- **Data for this task**:

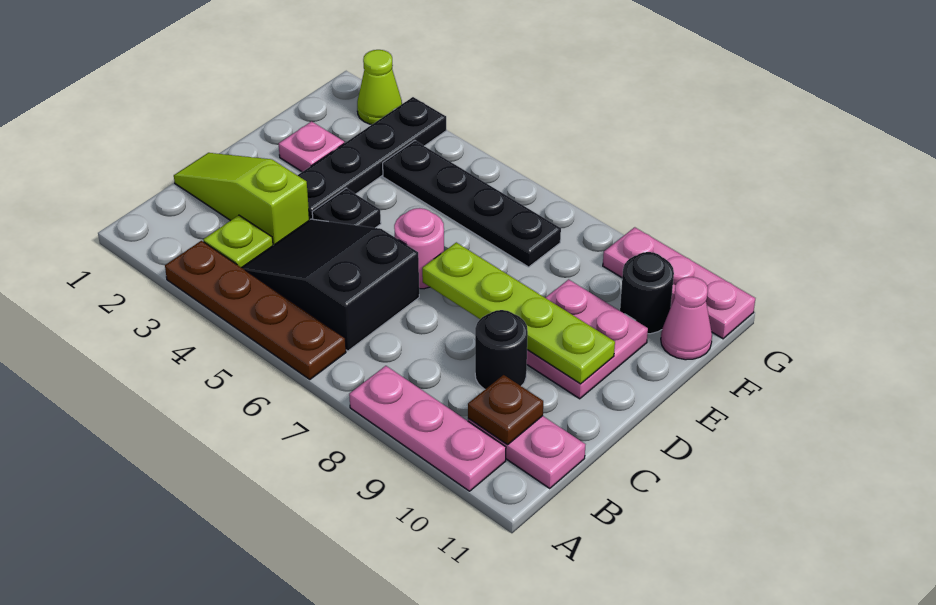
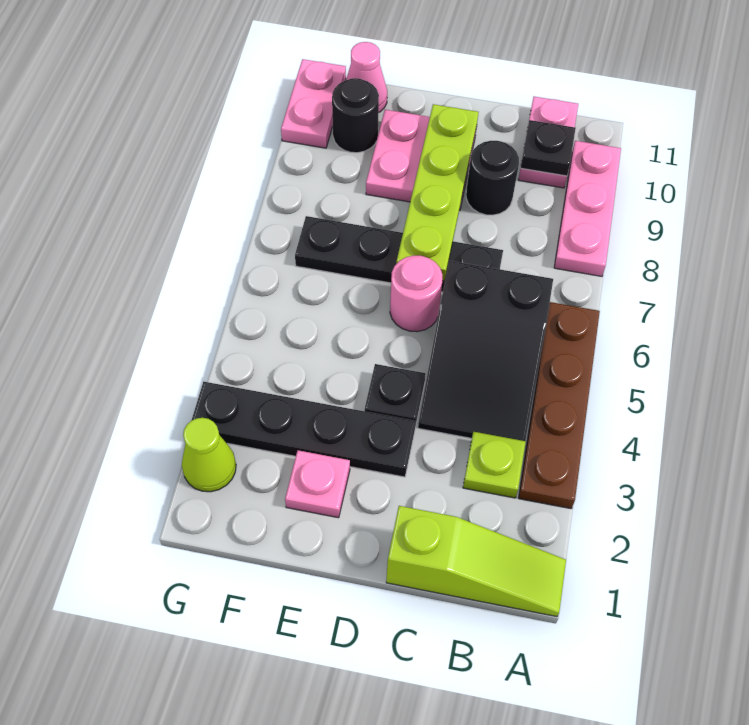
brown plate B10 level 2 -> black plate B10 level 2
lime slope C1:C3 level 1 top 3 -> lime slope A1:C1 level 1 top C
black plate F4:F7 level 1 -> black plate C7:F7 level 1
pink plate G9:G11 level 1 -> pink plate G10:G11 level 1

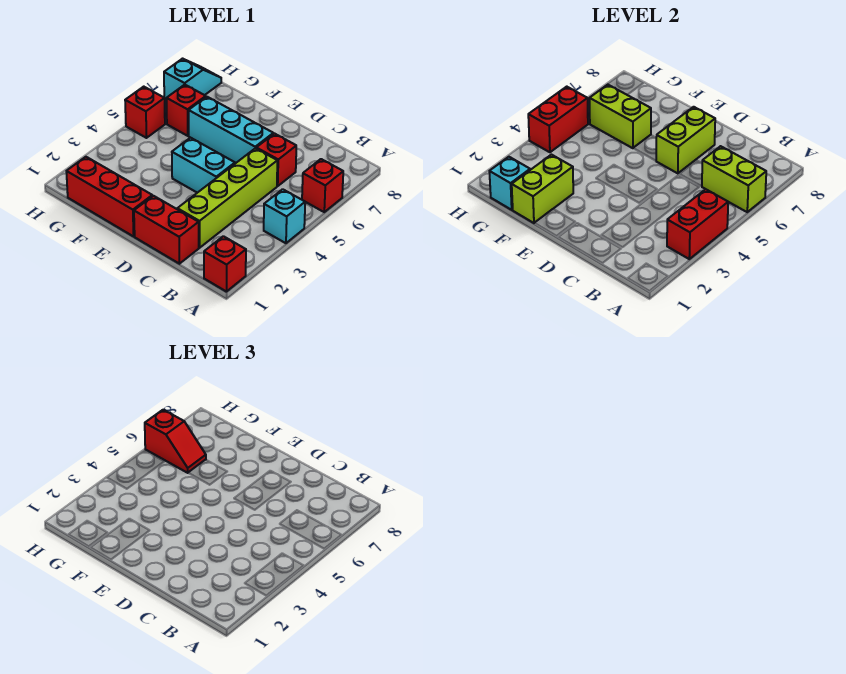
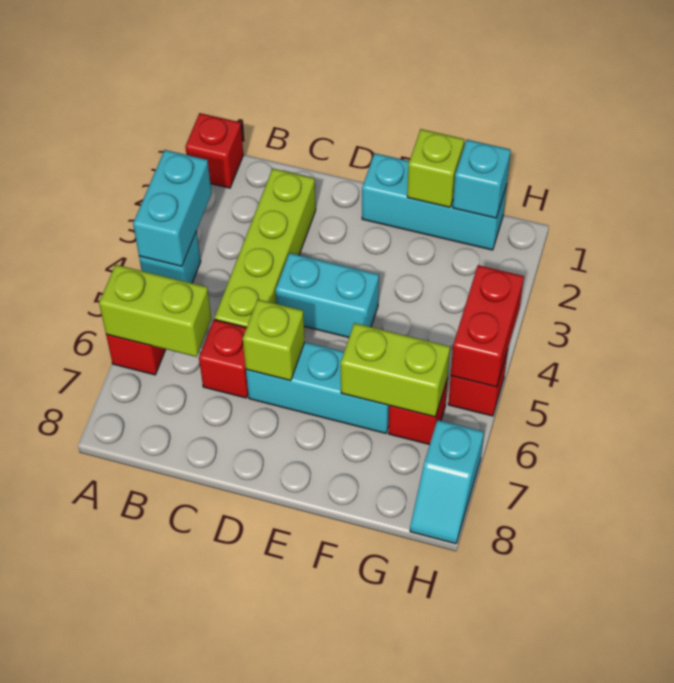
red brick A3:A4 level 2 -> cyan brick A3:A4 level 2
red brick C1:D1 level 1 -> none
lime brick D6:D7 level 2 -> lime brick D6 level 2
red brick E1:G1 level 1 -> cyan brick E1:G1 level 1
lime brick F1:F2 level 2 -> lime brick F1 level 2
red slope G6:H6 level 3 top H -> none

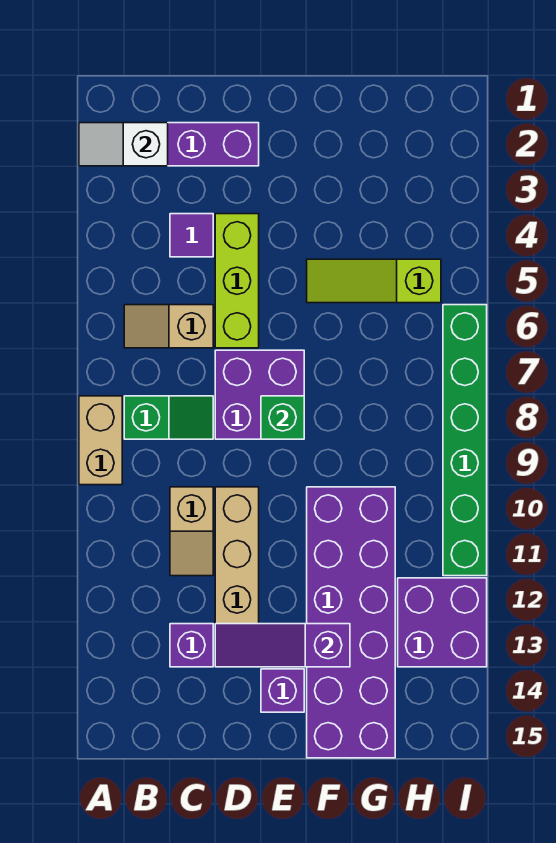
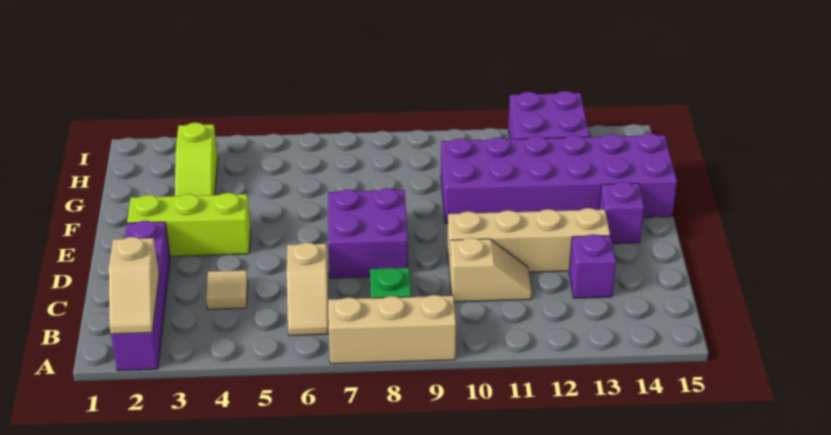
white slope A2:B2 level 2 top B -> tan slope A2:B2 level 2 top B
tan brick A8:A9 level 1 -> tan brick A7:A9 level 1
purple tile C4 level 1 -> tan tile C4 level 1
lime brick D4:D6 level 1 -> lime brick E2:E4 level 1
purple slope D13:F13 level 2 top F -> none
green brick E8 level 2 -> none
lime slope F5:H5 level 1 top H -> lime slope F3:H3 level 1 top H
green brick I6:I11 level 1 -> none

- **Try it**: Repeat word for word, leaving out the pictures, each line of the records from the line that holds "red brick A3:A4" through the final one.

- **Output of the exercise**:
red brick A3:A4 level 2 -> cyan brick A3:A4 level 2
red brick C1:D1 level 1 -> none
lime brick D6:D7 level 2 -> lime brick D6 level 2
red brick E1:G1 level 1 -> cyan brick E1:G1 level 1
lime brick F1:F2 level 2 -> lime brick F1 level 2
red slope G6:H6 level 3 top H -> none

white slope A2:B2 level 2 top B -> tan slope A2:B2 level 2 top B
tan brick A8:A9 level 1 -> tan brick A7:A9 level 1
purple tile C4 level 1 -> tan tile C4 level 1
lime brick D4:D6 level 1 -> lime brick E2:E4 level 1
purple slope D13:F13 level 2 top F -> none
green brick E8 level 2 -> none
lime slope F5:H5 level 1 top H -> lime slope F3:H3 level 1 top H
green brick I6:I11 level 1 -> none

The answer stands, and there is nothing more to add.